▶ **EXERCISE DIRECTIONS**
When duplicating the records beneath this instruction, omit every picture and keep all else exact.

--- DATA TO PROCESS ---

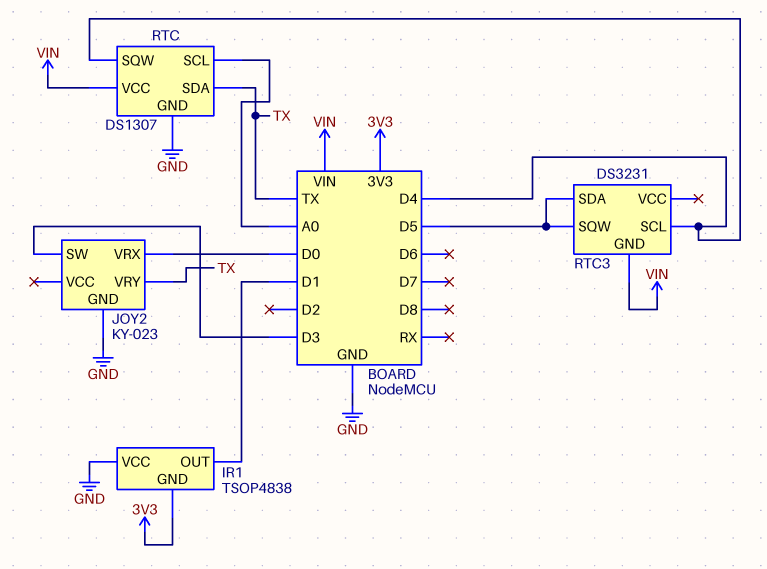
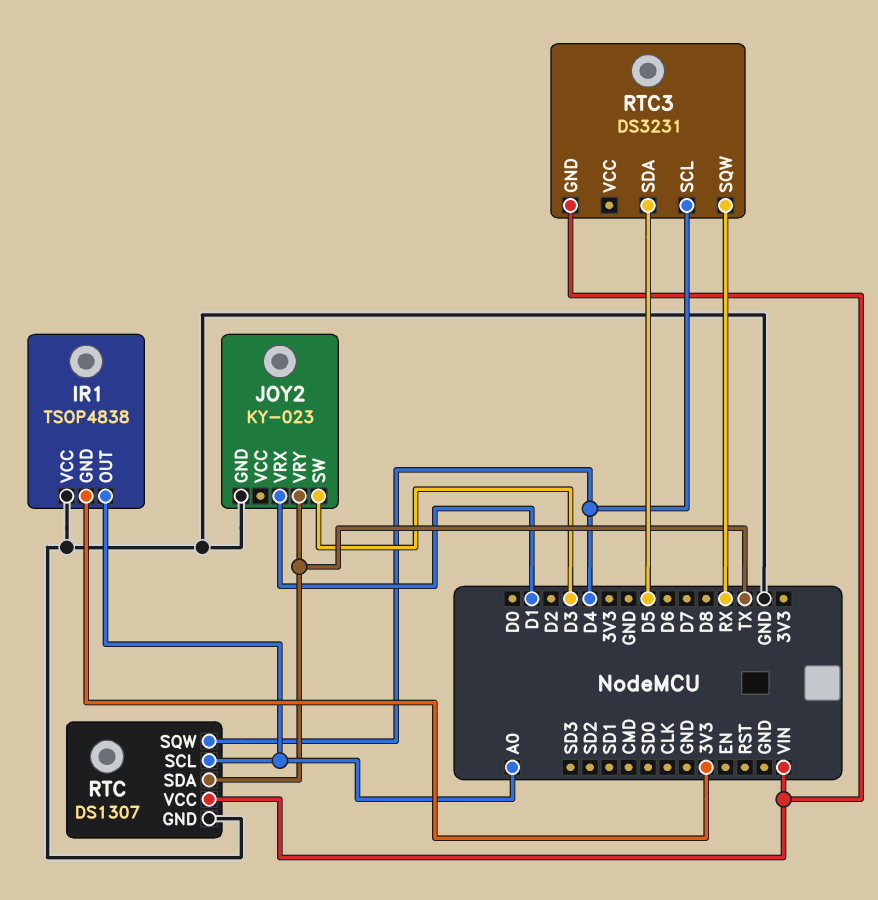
IR1 pin OUT: D1 -> A0
JOY2 pin VRX: D0 -> D1
RTC3 pin SQW: D5 -> RX

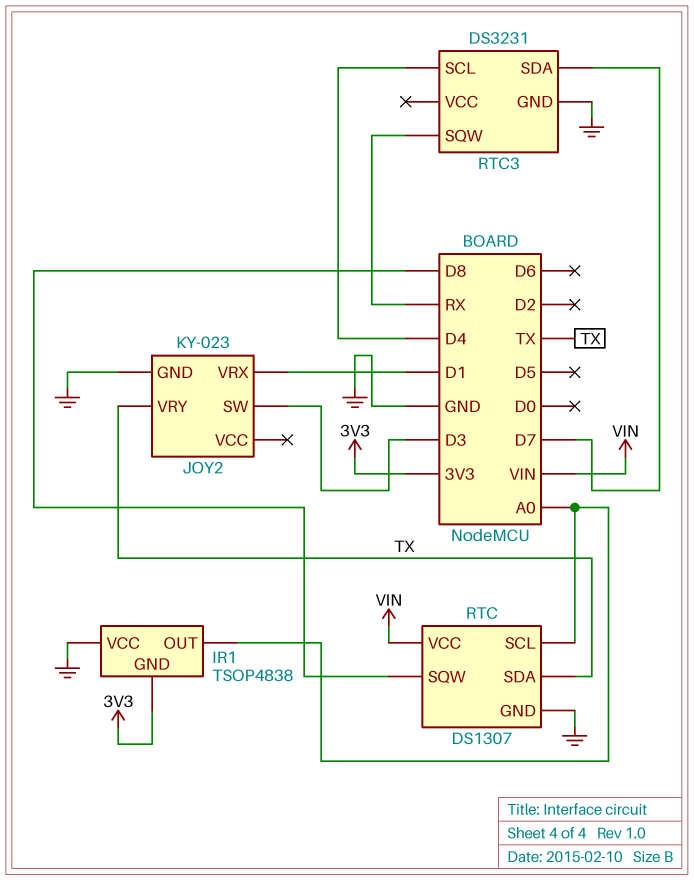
RTC pin SQW: D4 -> D8
RTC3 pin GND: VIN -> GND
RTC3 pin SDA: D5 -> D7

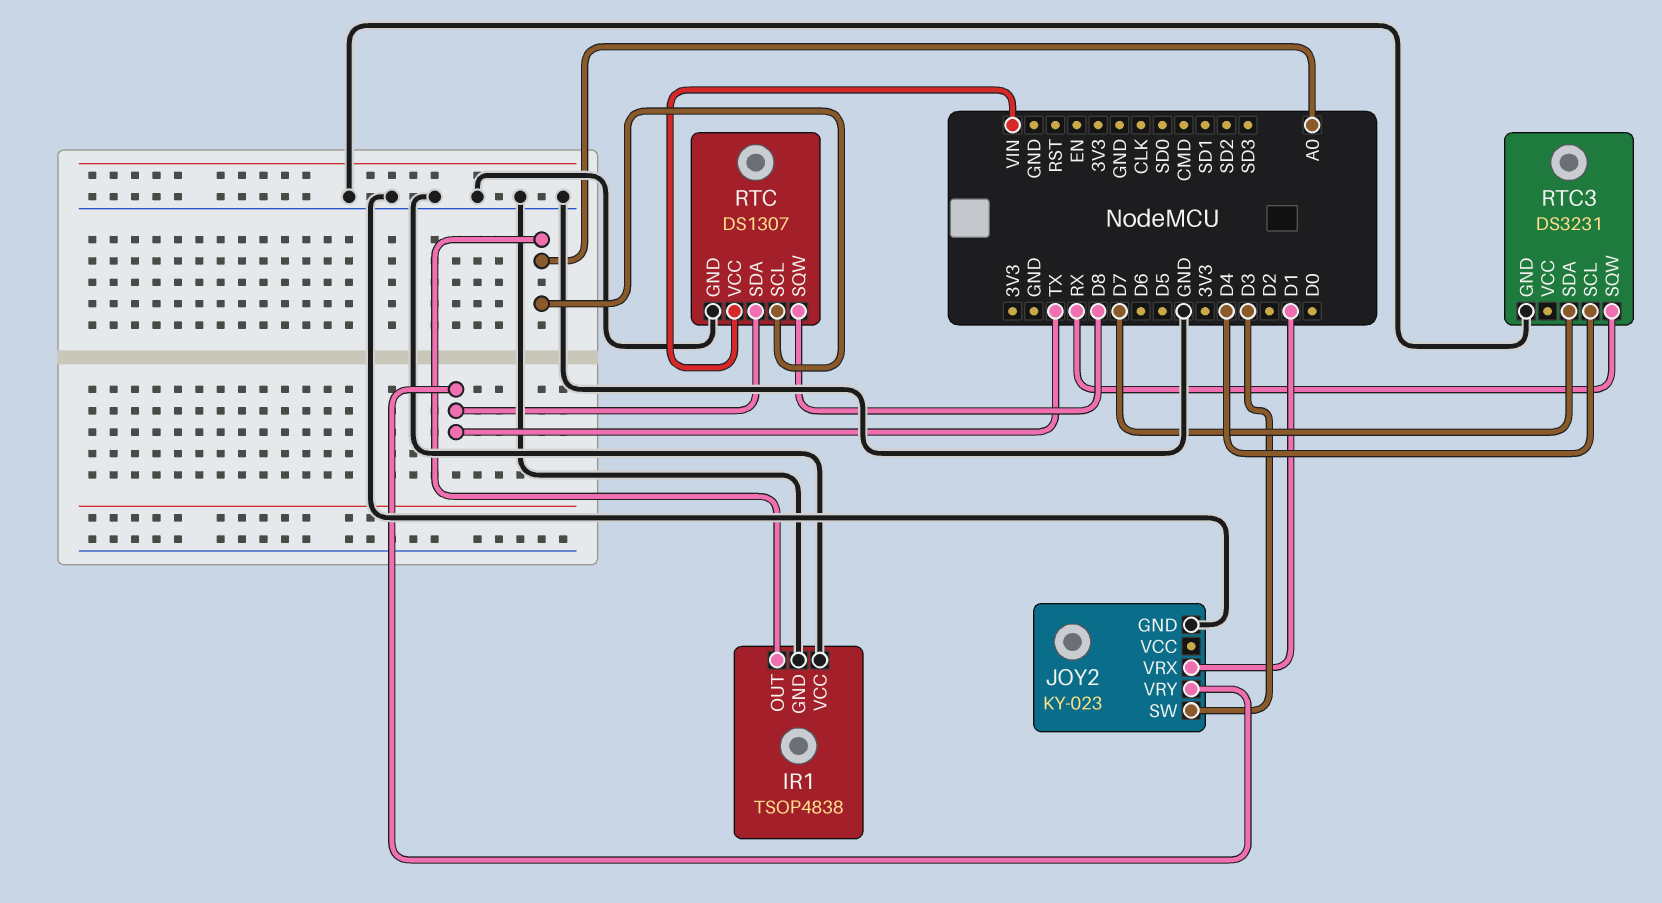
IR1 pin GND: 3V3 -> GND

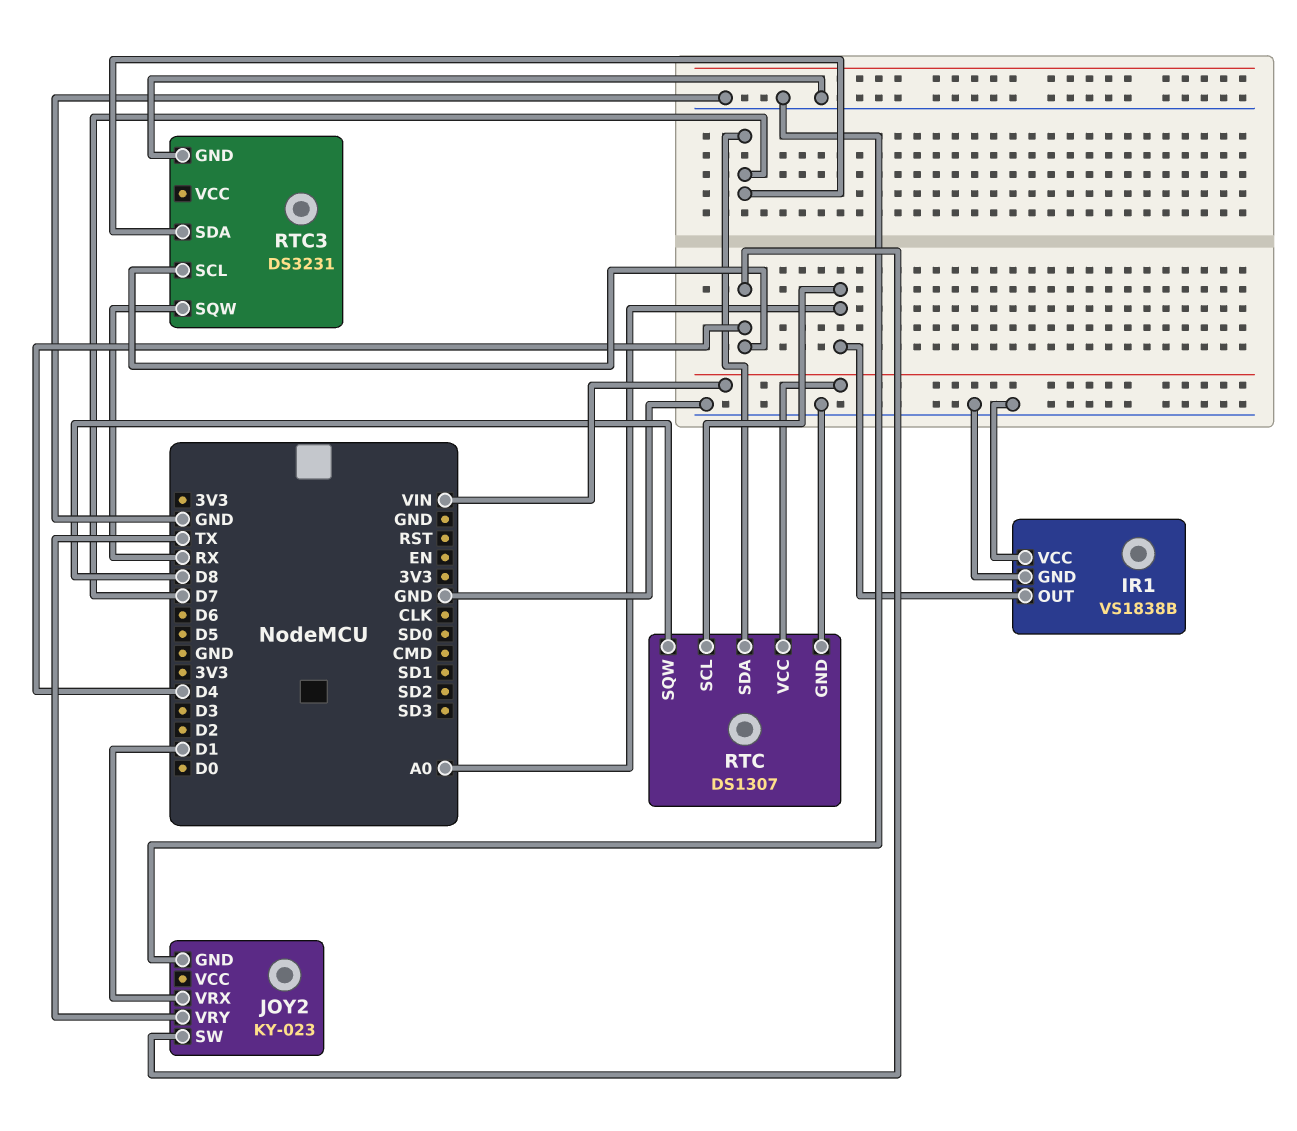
IR1: TSOP4838 -> VS1838B
JOY2 pin SW: D3 -> D4
RTC pin SDA: TX -> D7

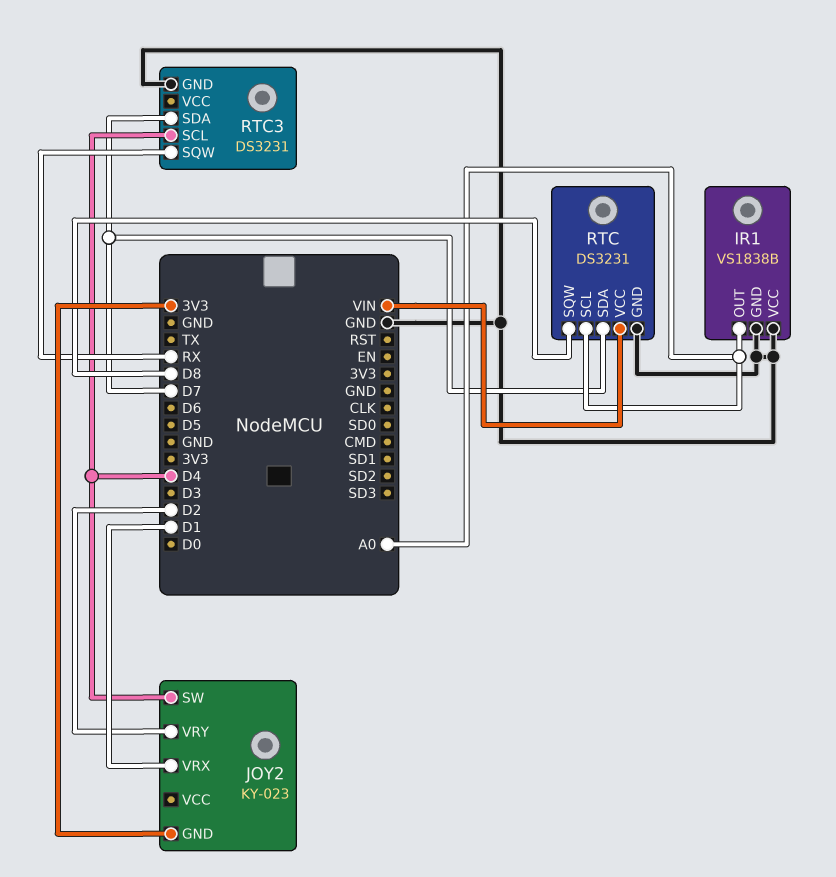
JOY2 pin GND: GND -> 3V3
JOY2 pin VRY: TX -> D2
RTC: DS1307 -> DS3231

---

▶ **YOUR SOLUTION**
IR1 pin OUT: D1 -> A0
JOY2 pin VRX: D0 -> D1
RTC3 pin SQW: D5 -> RX

RTC pin SQW: D4 -> D8
RTC3 pin GND: VIN -> GND
RTC3 pin SDA: D5 -> D7

IR1 pin GND: 3V3 -> GND

IR1: TSOP4838 -> VS1838B
JOY2 pin SW: D3 -> D4
RTC pin SDA: TX -> D7

JOY2 pin GND: GND -> 3V3
JOY2 pin VRY: TX -> D2
RTC: DS1307 -> DS3231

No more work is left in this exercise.